* [Task material]:
----------
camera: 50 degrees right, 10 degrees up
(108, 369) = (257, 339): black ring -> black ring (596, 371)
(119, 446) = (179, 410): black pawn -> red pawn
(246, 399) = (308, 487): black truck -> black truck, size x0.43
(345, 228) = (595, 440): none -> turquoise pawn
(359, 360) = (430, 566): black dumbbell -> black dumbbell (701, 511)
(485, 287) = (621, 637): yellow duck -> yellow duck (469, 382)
----------
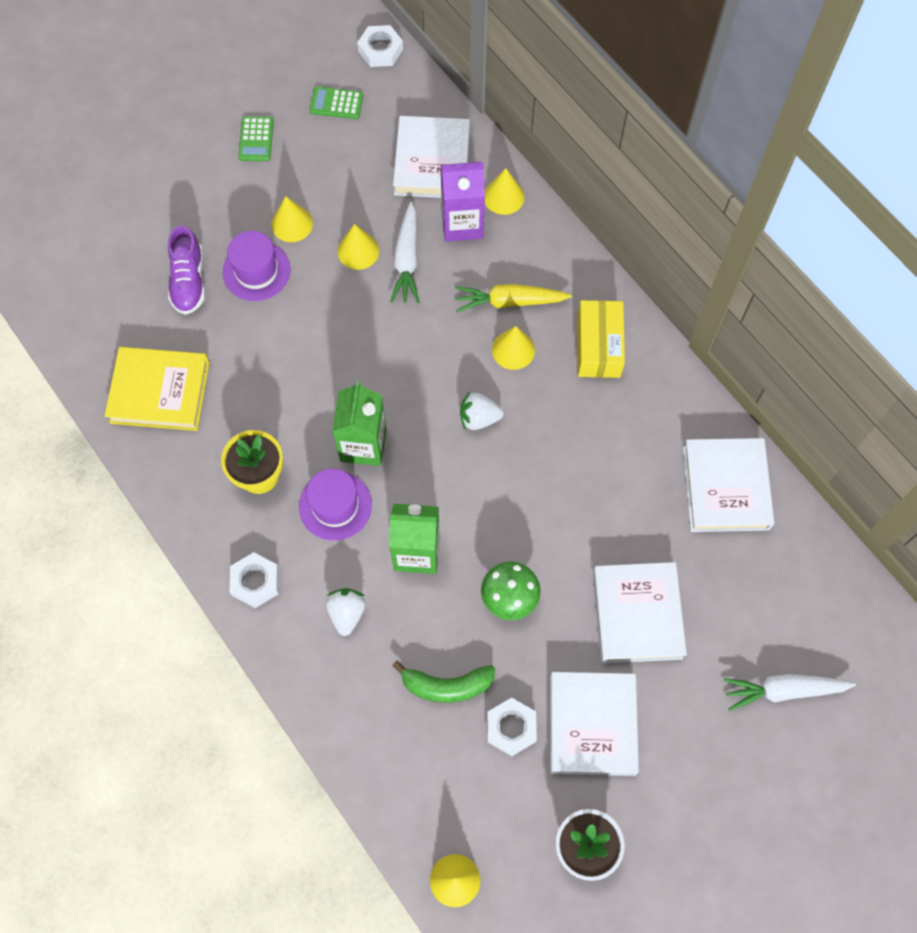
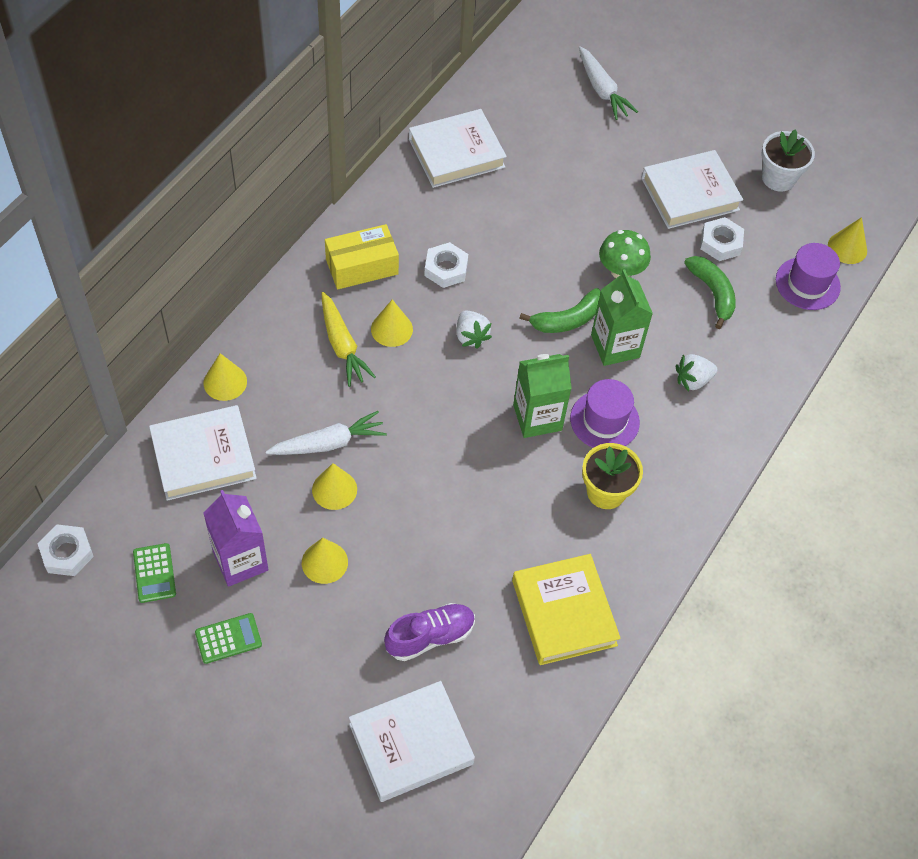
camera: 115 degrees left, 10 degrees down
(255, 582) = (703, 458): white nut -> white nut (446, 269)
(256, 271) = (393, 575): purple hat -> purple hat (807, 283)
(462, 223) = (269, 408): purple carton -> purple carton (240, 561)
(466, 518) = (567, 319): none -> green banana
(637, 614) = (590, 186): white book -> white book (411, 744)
----------
* [Exercise goal]: When a line of the records includes "camera", that line belongs in the answer.

* [Exercise solution]:
camera: 50 degrees right, 10 degrees up
camera: 115 degrees left, 10 degrees down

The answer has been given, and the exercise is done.